■ **EXERCISE AIM**
All that should be output is the block of lines below from the line with "appeared: brique de lait/noir <666,426>" to the line with "camera: 15 degrees left, 5 degrees down", both included, exactly as written.

■ **RECORDS TO USE**
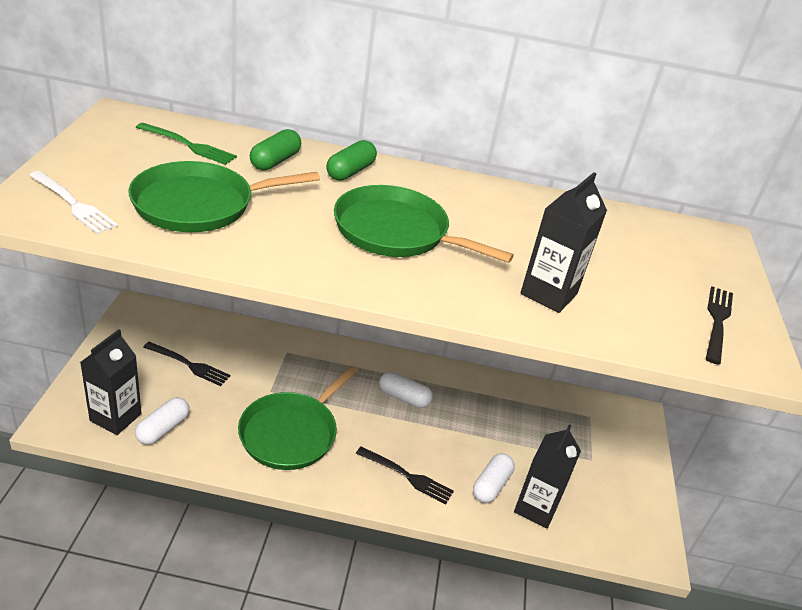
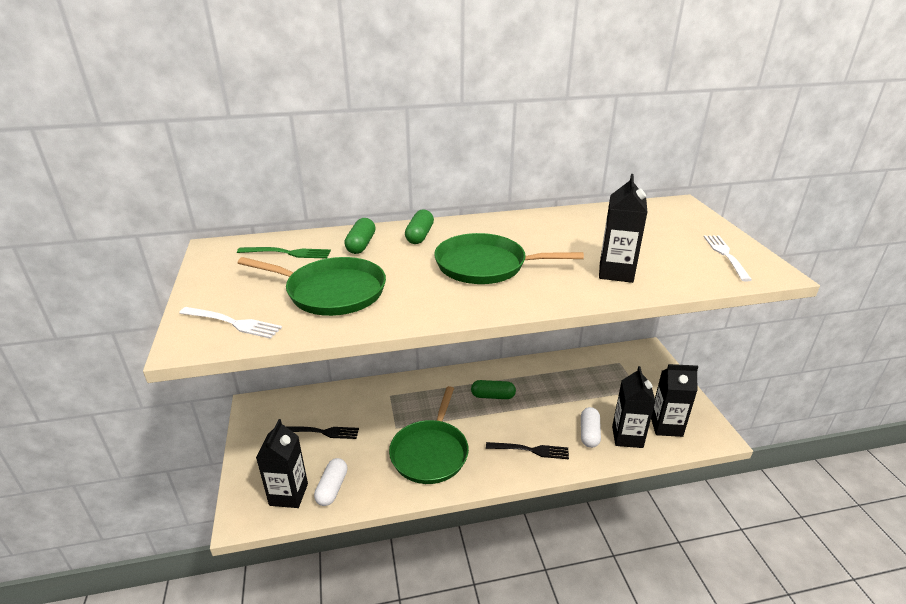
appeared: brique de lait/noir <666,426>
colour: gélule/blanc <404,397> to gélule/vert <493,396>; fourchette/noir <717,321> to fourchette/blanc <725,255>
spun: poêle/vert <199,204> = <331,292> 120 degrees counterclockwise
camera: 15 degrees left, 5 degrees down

* * *

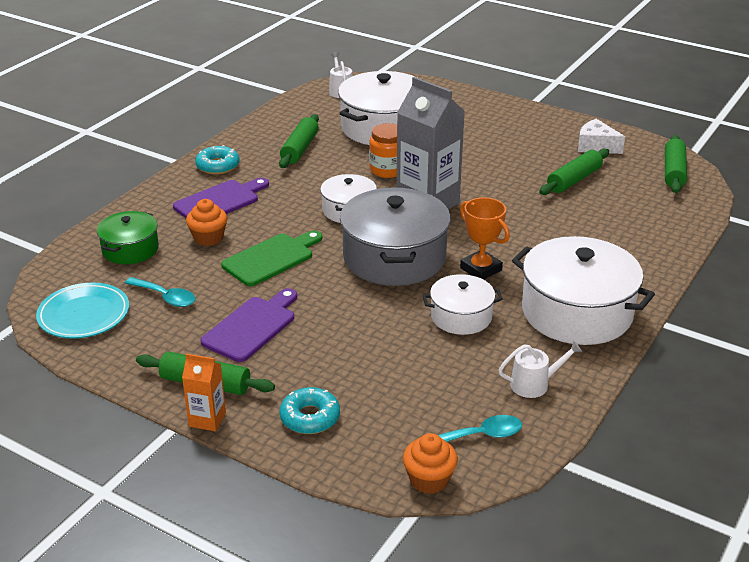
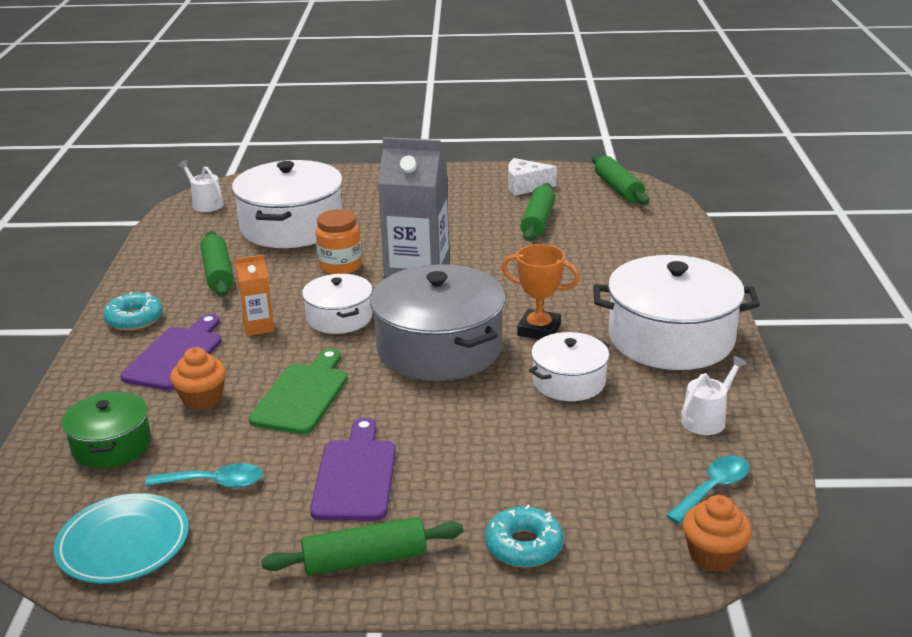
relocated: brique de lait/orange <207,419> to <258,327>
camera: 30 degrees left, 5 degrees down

==

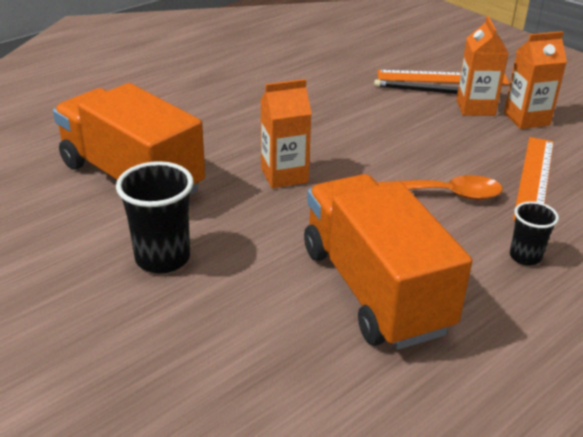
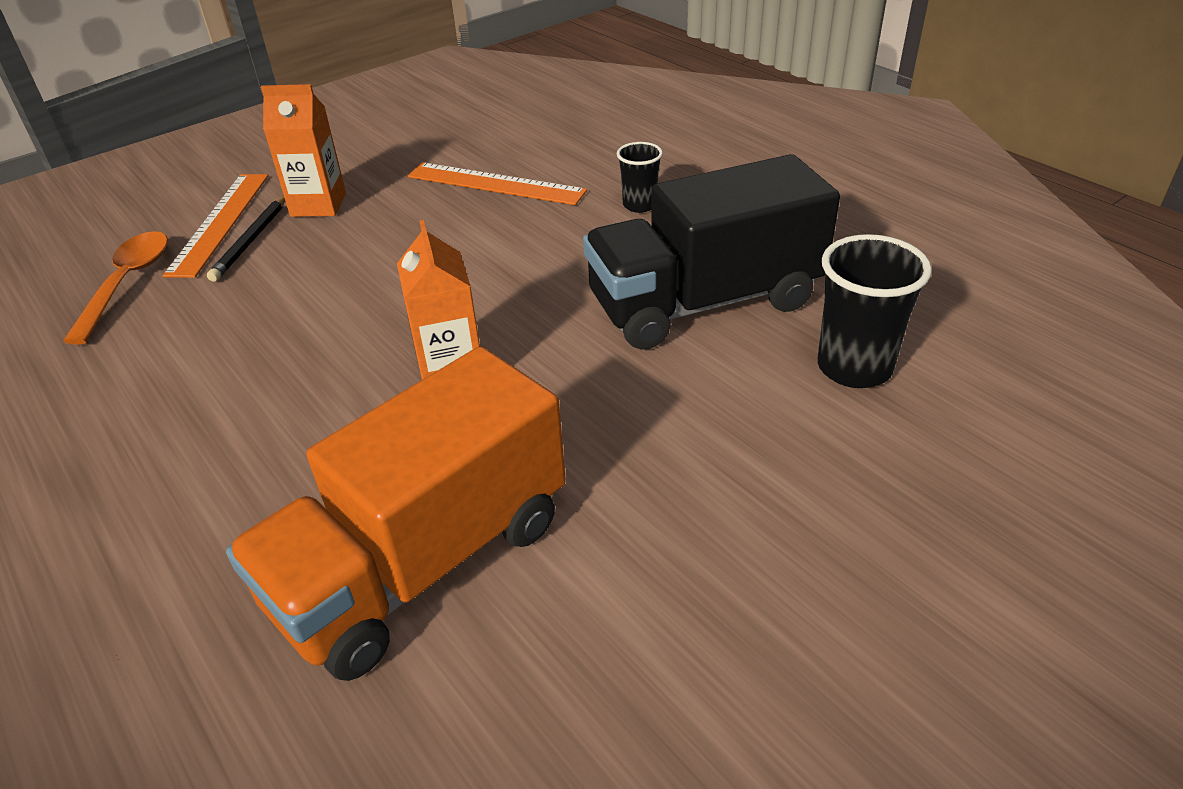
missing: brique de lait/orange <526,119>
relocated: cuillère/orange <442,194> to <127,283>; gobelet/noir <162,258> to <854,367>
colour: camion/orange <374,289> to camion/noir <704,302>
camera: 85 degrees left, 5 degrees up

■ **TASK SOLUTION**
appeared: brique de lait/noir <666,426>
colour: gélule/blanc <404,397> to gélule/vert <493,396>; fourchette/noir <717,321> to fourchette/blanc <725,255>
spun: poêle/vert <199,204> = <331,292> 120 degrees counterclockwise
camera: 15 degrees left, 5 degrees down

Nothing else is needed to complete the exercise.